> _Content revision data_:
--------------------------------
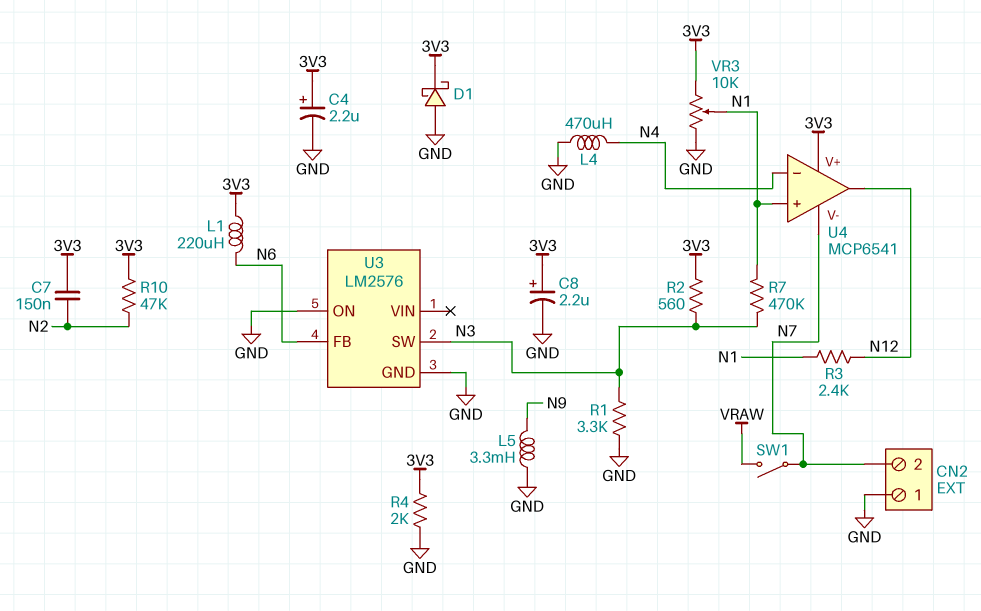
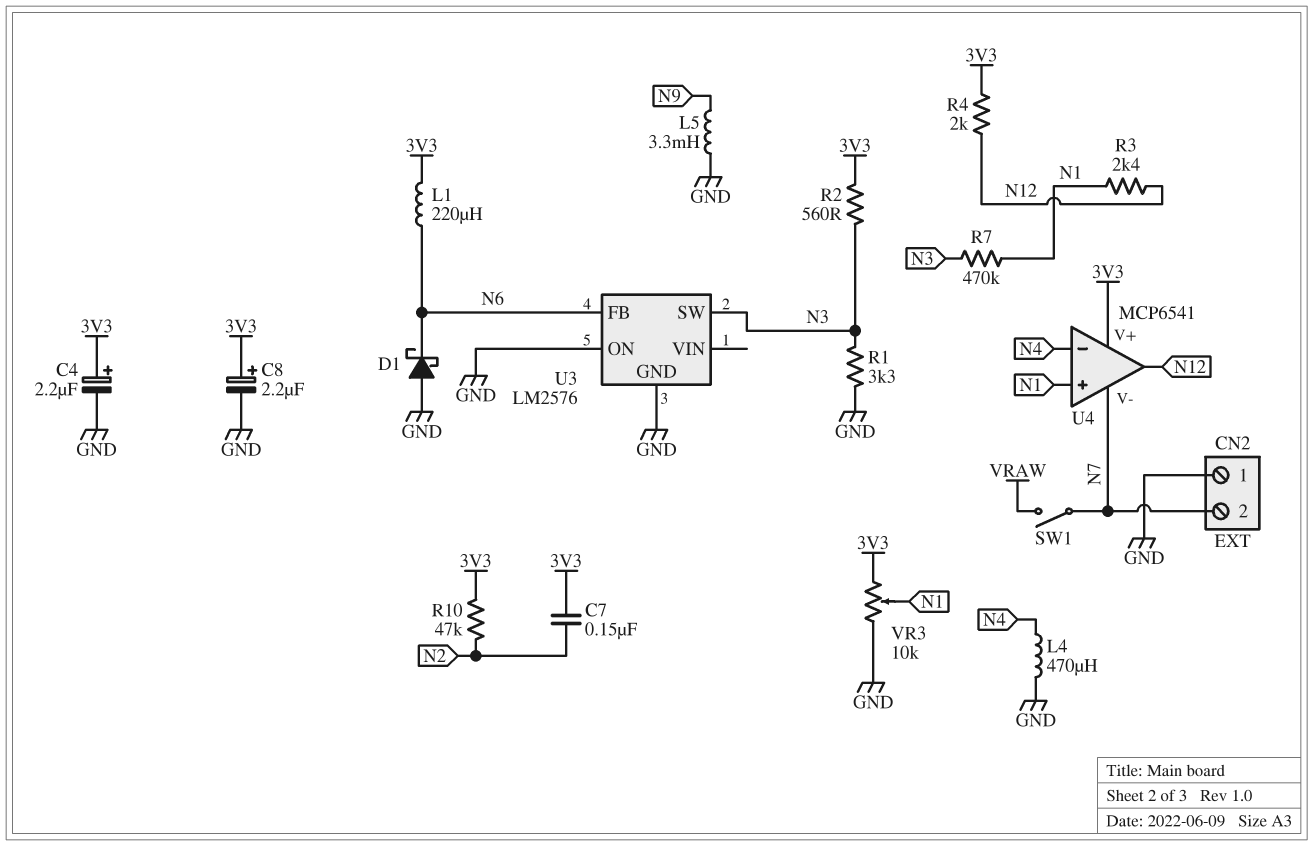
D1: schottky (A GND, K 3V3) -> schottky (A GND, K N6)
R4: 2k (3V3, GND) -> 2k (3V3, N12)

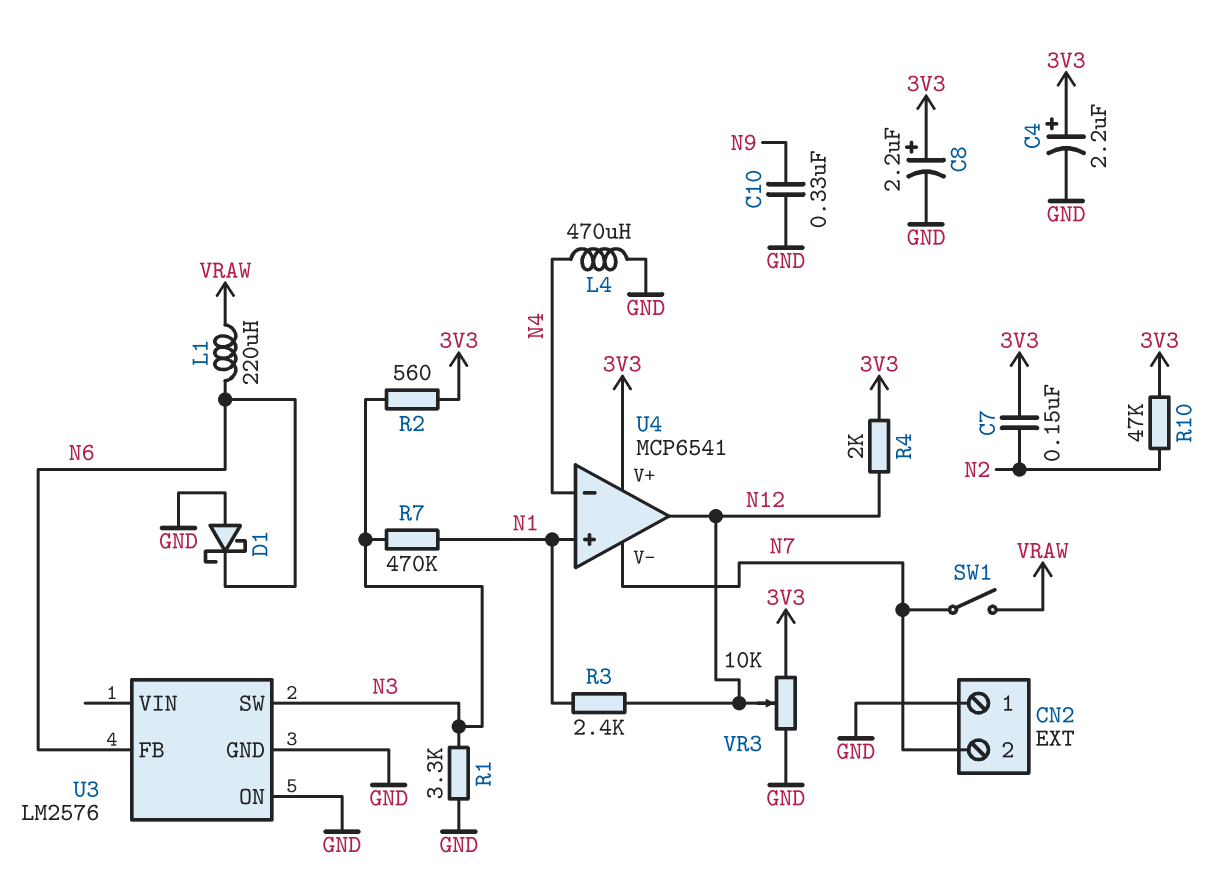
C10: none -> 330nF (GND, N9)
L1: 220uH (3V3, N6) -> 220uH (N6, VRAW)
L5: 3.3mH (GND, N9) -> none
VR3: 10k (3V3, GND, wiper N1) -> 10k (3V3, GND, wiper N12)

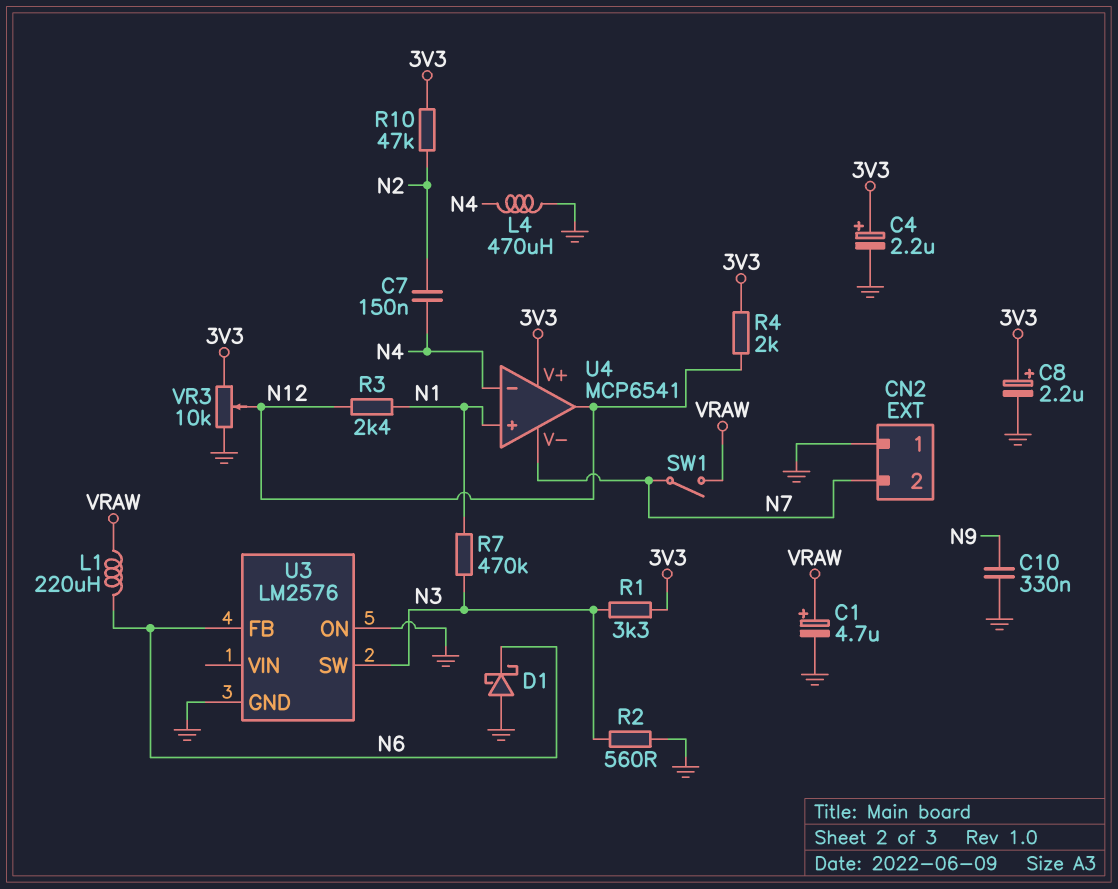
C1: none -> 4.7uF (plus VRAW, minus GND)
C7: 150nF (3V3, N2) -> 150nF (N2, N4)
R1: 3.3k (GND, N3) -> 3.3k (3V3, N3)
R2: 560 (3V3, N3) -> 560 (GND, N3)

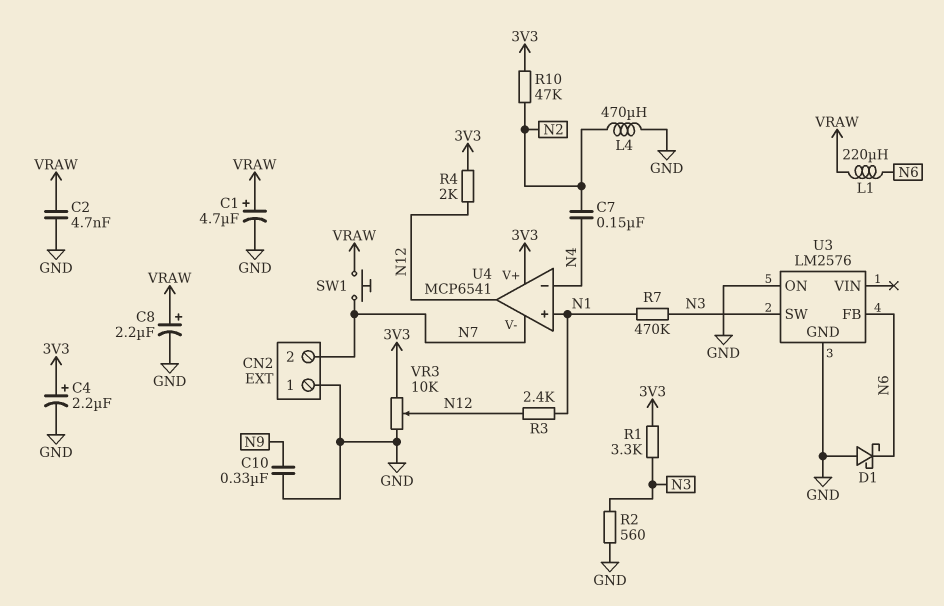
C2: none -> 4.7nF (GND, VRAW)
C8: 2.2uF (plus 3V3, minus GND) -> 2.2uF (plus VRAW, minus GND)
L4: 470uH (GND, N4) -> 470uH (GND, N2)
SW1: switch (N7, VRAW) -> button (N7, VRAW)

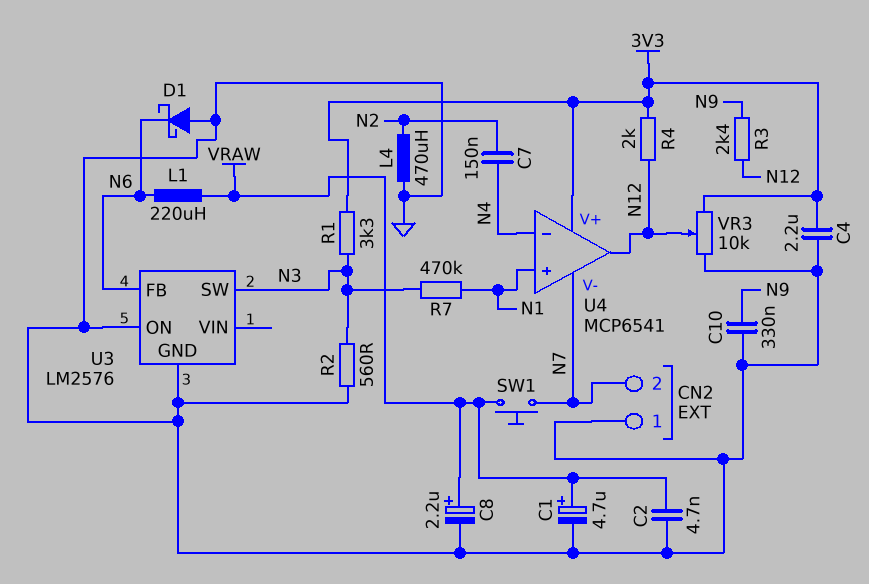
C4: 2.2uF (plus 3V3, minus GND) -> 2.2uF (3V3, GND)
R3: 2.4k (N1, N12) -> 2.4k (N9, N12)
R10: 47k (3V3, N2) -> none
--------------------------------
> _WORK TO COMPLETE_: Return all entries preceding this task exactly as they stand, leaving any picture out.

> _EXERCISE RESULT_:
D1: schottky (A GND, K 3V3) -> schottky (A GND, K N6)
R4: 2k (3V3, GND) -> 2k (3V3, N12)

C10: none -> 330nF (GND, N9)
L1: 220uH (3V3, N6) -> 220uH (N6, VRAW)
L5: 3.3mH (GND, N9) -> none
VR3: 10k (3V3, GND, wiper N1) -> 10k (3V3, GND, wiper N12)

C1: none -> 4.7uF (plus VRAW, minus GND)
C7: 150nF (3V3, N2) -> 150nF (N2, N4)
R1: 3.3k (GND, N3) -> 3.3k (3V3, N3)
R2: 560 (3V3, N3) -> 560 (GND, N3)

C2: none -> 4.7nF (GND, VRAW)
C8: 2.2uF (plus 3V3, minus GND) -> 2.2uF (plus VRAW, minus GND)
L4: 470uH (GND, N4) -> 470uH (GND, N2)
SW1: switch (N7, VRAW) -> button (N7, VRAW)

C4: 2.2uF (plus 3V3, minus GND) -> 2.2uF (3V3, GND)
R3: 2.4k (N1, N12) -> 2.4k (N9, N12)
R10: 47k (3V3, N2) -> none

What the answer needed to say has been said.